→ **PROVIDED DATA**

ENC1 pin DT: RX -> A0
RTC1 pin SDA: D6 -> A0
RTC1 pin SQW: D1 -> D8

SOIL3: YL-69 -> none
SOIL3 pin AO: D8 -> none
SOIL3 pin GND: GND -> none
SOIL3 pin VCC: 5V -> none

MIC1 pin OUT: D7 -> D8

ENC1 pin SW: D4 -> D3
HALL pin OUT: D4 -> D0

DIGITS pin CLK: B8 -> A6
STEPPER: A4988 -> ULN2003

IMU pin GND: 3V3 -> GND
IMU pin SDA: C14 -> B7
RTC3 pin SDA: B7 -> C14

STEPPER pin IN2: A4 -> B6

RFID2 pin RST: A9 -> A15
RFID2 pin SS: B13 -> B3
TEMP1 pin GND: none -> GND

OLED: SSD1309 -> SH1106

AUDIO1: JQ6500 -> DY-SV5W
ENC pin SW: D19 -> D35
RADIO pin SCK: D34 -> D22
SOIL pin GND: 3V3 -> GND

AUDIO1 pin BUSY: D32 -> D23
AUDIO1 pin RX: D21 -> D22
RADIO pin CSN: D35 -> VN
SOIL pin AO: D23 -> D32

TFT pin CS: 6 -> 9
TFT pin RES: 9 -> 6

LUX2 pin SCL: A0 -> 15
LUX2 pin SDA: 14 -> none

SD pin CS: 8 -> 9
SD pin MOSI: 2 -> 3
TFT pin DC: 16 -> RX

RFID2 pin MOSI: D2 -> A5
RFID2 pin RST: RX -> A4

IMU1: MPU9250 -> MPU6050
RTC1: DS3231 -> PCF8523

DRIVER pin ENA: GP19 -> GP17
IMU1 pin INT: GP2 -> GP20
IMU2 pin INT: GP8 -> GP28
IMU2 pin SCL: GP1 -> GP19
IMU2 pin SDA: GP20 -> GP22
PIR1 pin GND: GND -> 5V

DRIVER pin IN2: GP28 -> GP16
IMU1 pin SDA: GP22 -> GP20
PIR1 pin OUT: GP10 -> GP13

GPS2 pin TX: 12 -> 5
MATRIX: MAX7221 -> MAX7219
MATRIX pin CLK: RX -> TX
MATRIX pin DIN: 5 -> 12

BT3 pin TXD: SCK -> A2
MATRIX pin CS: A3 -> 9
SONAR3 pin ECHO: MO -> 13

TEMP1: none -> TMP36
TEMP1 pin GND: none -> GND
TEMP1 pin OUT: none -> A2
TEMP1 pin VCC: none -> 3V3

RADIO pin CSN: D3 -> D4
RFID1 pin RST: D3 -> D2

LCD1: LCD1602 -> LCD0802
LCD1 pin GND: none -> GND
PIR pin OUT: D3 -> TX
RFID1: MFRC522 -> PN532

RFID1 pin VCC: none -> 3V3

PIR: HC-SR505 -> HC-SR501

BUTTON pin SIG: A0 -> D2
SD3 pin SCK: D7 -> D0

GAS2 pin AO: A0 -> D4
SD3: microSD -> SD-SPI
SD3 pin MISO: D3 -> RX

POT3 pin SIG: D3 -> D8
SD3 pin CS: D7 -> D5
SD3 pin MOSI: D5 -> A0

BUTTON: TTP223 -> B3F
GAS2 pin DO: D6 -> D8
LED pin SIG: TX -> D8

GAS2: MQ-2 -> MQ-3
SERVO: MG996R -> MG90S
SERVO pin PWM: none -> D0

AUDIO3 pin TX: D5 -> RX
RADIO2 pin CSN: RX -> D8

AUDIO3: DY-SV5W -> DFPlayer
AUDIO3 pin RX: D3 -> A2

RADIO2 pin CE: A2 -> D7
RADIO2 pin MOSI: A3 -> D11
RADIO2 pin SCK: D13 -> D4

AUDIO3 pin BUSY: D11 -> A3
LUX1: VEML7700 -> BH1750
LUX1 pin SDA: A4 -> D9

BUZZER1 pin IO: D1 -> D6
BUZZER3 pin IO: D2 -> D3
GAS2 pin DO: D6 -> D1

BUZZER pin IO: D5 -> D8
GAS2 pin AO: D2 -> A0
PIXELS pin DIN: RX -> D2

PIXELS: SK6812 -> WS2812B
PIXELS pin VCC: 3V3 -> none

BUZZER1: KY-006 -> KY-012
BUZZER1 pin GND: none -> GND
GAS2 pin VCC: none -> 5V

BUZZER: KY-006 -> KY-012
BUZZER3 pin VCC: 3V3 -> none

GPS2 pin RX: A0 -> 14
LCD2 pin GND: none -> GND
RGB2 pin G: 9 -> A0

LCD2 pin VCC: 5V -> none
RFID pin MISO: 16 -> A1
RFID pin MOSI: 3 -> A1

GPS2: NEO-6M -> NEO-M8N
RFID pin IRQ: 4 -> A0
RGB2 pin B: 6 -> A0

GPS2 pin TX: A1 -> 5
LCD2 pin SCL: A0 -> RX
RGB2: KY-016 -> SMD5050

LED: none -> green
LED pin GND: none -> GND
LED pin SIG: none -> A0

→ **ASSIGNED TASK**
Scan the records above, count the lines with "SERVO" in them, and give only the number.

→ **EXPECTED ANSWER**
2